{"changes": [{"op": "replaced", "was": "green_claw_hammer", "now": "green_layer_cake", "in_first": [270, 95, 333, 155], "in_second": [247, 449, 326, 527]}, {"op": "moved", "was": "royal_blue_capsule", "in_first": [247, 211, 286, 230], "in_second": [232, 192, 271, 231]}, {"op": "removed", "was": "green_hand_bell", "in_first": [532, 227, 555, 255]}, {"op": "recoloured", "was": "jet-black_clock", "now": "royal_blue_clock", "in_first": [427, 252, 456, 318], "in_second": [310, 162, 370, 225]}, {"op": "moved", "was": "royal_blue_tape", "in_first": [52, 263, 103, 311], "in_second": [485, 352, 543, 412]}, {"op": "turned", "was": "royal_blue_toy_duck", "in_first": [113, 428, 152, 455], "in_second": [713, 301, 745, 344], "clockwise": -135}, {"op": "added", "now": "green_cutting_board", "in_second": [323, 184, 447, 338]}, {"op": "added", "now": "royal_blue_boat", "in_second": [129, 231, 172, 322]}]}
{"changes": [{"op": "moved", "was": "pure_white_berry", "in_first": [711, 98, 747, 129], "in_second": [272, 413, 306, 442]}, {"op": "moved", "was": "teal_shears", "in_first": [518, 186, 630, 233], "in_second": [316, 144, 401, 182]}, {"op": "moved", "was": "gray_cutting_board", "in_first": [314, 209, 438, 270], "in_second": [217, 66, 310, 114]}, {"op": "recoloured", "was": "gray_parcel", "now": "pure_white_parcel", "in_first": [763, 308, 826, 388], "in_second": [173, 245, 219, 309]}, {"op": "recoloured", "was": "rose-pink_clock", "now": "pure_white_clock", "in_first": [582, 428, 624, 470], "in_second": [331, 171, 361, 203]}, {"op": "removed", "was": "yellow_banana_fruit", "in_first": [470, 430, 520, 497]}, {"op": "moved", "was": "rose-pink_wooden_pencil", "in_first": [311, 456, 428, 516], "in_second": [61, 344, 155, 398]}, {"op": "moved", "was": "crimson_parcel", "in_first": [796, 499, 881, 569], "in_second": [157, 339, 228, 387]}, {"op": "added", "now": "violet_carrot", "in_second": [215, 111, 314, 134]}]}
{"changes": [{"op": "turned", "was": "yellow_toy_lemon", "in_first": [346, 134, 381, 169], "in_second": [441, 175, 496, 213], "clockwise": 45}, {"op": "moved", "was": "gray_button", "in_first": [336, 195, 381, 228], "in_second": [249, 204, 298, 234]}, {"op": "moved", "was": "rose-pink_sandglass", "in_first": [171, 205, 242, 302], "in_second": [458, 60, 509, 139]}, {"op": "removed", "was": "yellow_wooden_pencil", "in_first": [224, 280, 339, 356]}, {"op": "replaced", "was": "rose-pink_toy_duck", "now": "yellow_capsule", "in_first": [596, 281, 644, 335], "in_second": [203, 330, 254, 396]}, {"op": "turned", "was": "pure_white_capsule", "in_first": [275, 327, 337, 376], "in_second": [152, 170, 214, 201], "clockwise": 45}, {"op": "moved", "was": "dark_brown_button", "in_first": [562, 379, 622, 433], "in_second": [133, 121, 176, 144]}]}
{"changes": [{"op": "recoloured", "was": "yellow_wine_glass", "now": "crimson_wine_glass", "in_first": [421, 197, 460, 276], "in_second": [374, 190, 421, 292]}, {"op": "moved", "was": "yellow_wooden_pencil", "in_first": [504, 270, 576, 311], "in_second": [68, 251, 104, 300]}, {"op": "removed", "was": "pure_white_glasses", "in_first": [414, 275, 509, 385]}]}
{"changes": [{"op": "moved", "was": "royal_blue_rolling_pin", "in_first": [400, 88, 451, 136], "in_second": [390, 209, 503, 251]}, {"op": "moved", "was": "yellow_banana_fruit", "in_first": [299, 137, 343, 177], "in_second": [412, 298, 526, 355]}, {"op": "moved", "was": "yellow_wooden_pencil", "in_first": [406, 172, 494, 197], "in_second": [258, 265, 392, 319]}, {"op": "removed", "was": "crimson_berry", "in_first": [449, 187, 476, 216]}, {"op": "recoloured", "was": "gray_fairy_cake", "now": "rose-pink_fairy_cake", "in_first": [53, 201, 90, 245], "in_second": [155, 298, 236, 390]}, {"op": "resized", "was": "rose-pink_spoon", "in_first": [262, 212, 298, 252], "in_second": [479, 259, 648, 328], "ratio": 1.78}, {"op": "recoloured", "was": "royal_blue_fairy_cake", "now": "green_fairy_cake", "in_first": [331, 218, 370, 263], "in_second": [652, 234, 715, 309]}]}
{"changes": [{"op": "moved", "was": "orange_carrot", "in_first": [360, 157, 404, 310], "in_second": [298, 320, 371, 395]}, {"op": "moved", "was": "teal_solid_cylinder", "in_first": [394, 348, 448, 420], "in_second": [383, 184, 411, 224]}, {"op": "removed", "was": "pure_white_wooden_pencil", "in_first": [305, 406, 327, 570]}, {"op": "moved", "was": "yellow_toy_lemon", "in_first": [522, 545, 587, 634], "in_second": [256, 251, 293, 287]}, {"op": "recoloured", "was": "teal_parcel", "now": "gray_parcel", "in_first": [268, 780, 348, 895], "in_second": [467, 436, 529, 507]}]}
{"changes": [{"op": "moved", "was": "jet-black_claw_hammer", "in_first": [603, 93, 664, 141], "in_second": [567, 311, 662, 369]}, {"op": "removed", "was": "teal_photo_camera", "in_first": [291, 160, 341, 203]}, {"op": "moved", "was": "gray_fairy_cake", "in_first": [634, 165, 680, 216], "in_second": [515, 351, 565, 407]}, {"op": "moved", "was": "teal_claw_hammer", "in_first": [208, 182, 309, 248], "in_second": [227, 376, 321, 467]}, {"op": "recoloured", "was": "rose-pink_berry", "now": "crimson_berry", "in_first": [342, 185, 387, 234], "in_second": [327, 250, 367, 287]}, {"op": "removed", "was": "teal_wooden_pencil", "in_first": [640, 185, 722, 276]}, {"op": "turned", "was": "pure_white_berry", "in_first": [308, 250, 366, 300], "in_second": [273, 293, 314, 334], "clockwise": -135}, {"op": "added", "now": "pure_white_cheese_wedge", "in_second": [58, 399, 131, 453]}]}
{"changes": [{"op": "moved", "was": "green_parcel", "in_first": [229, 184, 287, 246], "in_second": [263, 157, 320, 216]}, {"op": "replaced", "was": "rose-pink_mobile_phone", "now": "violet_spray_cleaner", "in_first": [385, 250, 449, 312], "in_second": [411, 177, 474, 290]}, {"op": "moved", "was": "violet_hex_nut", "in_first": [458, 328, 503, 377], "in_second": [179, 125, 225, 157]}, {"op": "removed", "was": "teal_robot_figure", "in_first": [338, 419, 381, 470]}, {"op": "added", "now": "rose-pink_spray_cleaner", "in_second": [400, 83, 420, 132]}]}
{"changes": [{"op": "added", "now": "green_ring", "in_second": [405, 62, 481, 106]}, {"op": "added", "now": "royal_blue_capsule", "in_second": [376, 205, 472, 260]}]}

##########

-- What you have to do --
Each line of the data has to be written out exactly as it appears.

-- Exercise answer --
{"changes": [{"op": "replaced", "was": "green_claw_hammer", "now": "green_layer_cake", "in_first": [270, 95, 333, 155], "in_second": [247, 449, 326, 527]}, {"op": "moved", "was": "royal_blue_capsule", "in_first": [247, 211, 286, 230], "in_second": [232, 192, 271, 231]}, {"op": "removed", "was": "green_hand_bell", "in_first": [532, 227, 555, 255]}, {"op": "recoloured", "was": "jet-black_clock", "now": "royal_blue_clock", "in_first": [427, 252, 456, 318], "in_second": [310, 162, 370, 225]}, {"op": "moved", "was": "royal_blue_tape", "in_first": [52, 263, 103, 311], "in_second": [485, 352, 543, 412]}, {"op": "turned", "was": "royal_blue_toy_duck", "in_first": [113, 428, 152, 455], "in_second": [713, 301, 745, 344], "clockwise": -135}, {"op": "added", "now": "green_cutting_board", "in_second": [323, 184, 447, 338]}, {"op": "added", "now": "royal_blue_boat", "in_second": [129, 231, 172, 322]}]}
{"changes": [{"op": "moved", "was": "pure_white_berry", "in_first": [711, 98, 747, 129], "in_second": [272, 413, 306, 442]}, {"op": "moved", "was": "teal_shears", "in_first": [518, 186, 630, 233], "in_second": [316, 144, 401, 182]}, {"op": "moved", "was": "gray_cutting_board", "in_first": [314, 209, 438, 270], "in_second": [217, 66, 310, 114]}, {"op": "recoloured", "was": "gray_parcel", "now": "pure_white_parcel", "in_first": [763, 308, 826, 388], "in_second": [173, 245, 219, 309]}, {"op": "recoloured", "was": "rose-pink_clock", "now": "pure_white_clock", "in_first": [582, 428, 624, 470], "in_second": [331, 171, 361, 203]}, {"op": "removed", "was": "yellow_banana_fruit", "in_first": [470, 430, 520, 497]}, {"op": "moved", "was": "rose-pink_wooden_pencil", "in_first": [311, 456, 428, 516], "in_second": [61, 344, 155, 398]}, {"op": "moved", "was": "crimson_parcel", "in_first": [796, 499, 881, 569], "in_second": [157, 339, 228, 387]}, {"op": "added", "now": "violet_carrot", "in_second": [215, 111, 314, 134]}]}
{"changes": [{"op": "turned", "was": "yellow_toy_lemon", "in_first": [346, 134, 381, 169], "in_second": [441, 175, 496, 213], "clockwise": 45}, {"op": "moved", "was": "gray_button", "in_first": [336, 195, 381, 228], "in_second": [249, 204, 298, 234]}, {"op": "moved", "was": "rose-pink_sandglass", "in_first": [171, 205, 242, 302], "in_second": [458, 60, 509, 139]}, {"op": "removed", "was": "yellow_wooden_pencil", "in_first": [224, 280, 339, 356]}, {"op": "replaced", "was": "rose-pink_toy_duck", "now": "yellow_capsule", "in_first": [596, 281, 644, 335], "in_second": [203, 330, 254, 396]}, {"op": "turned", "was": "pure_white_capsule", "in_first": [275, 327, 337, 376], "in_second": [152, 170, 214, 201], "clockwise": 45}, {"op": "moved", "was": "dark_brown_button", "in_first": [562, 379, 622, 433], "in_second": [133, 121, 176, 144]}]}
{"changes": [{"op": "recoloured", "was": "yellow_wine_glass", "now": "crimson_wine_glass", "in_first": [421, 197, 460, 276], "in_second": [374, 190, 421, 292]}, {"op": "moved", "was": "yellow_wooden_pencil", "in_first": [504, 270, 576, 311], "in_second": [68, 251, 104, 300]}, {"op": "removed", "was": "pure_white_glasses", "in_first": [414, 275, 509, 385]}]}
{"changes": [{"op": "moved", "was": "royal_blue_rolling_pin", "in_first": [400, 88, 451, 136], "in_second": [390, 209, 503, 251]}, {"op": "moved", "was": "yellow_banana_fruit", "in_first": [299, 137, 343, 177], "in_second": [412, 298, 526, 355]}, {"op": "moved", "was": "yellow_wooden_pencil", "in_first": [406, 172, 494, 197], "in_second": [258, 265, 392, 319]}, {"op": "removed", "was": "crimson_berry", "in_first": [449, 187, 476, 216]}, {"op": "recoloured", "was": "gray_fairy_cake", "now": "rose-pink_fairy_cake", "in_first": [53, 201, 90, 245], "in_second": [155, 298, 236, 390]}, {"op": "resized", "was": "rose-pink_spoon", "in_first": [262, 212, 298, 252], "in_second": [479, 259, 648, 328], "ratio": 1.78}, {"op": "recoloured", "was": "royal_blue_fairy_cake", "now": "green_fairy_cake", "in_first": [331, 218, 370, 263], "in_second": [652, 234, 715, 309]}]}
{"changes": [{"op": "moved", "was": "orange_carrot", "in_first": [360, 157, 404, 310], "in_second": [298, 320, 371, 395]}, {"op": "moved", "was": "teal_solid_cylinder", "in_first": [394, 348, 448, 420], "in_second": [383, 184, 411, 224]}, {"op": "removed", "was": "pure_white_wooden_pencil", "in_first": [305, 406, 327, 570]}, {"op": "moved", "was": "yellow_toy_lemon", "in_first": [522, 545, 587, 634], "in_second": [256, 251, 293, 287]}, {"op": "recoloured", "was": "teal_parcel", "now": "gray_parcel", "in_first": [268, 780, 348, 895], "in_second": [467, 436, 529, 507]}]}
{"changes": [{"op": "moved", "was": "jet-black_claw_hammer", "in_first": [603, 93, 664, 141], "in_second": [567, 311, 662, 369]}, {"op": "removed", "was": "teal_photo_camera", "in_first": [291, 160, 341, 203]}, {"op": "moved", "was": "gray_fairy_cake", "in_first": [634, 165, 680, 216], "in_second": [515, 351, 565, 407]}, {"op": "moved", "was": "teal_claw_hammer", "in_first": [208, 182, 309, 248], "in_second": [227, 376, 321, 467]}, {"op": "recoloured", "was": "rose-pink_berry", "now": "crimson_berry", "in_first": [342, 185, 387, 234], "in_second": [327, 250, 367, 287]}, {"op": "removed", "was": "teal_wooden_pencil", "in_first": [640, 185, 722, 276]}, {"op": "turned", "was": "pure_white_berry", "in_first": [308, 250, 366, 300], "in_second": [273, 293, 314, 334], "clockwise": -135}, {"op": "added", "now": "pure_white_cheese_wedge", "in_second": [58, 399, 131, 453]}]}
{"changes": [{"op": "moved", "was": "green_parcel", "in_first": [229, 184, 287, 246], "in_second": [263, 157, 320, 216]}, {"op": "replaced", "was": "rose-pink_mobile_phone", "now": "violet_spray_cleaner", "in_first": [385, 250, 449, 312], "in_second": [411, 177, 474, 290]}, {"op": "moved", "was": "violet_hex_nut", "in_first": [458, 328, 503, 377], "in_second": [179, 125, 225, 157]}, {"op": "removed", "was": "teal_robot_figure", "in_first": [338, 419, 381, 470]}, {"op": "added", "now": "rose-pink_spray_cleaner", "in_second": [400, 83, 420, 132]}]}
{"changes": [{"op": "added", "now": "green_ring", "in_second": [405, 62, 481, 106]}, {"op": "added", "now": "royal_blue_capsule", "in_second": [376, 205, 472, 260]}]}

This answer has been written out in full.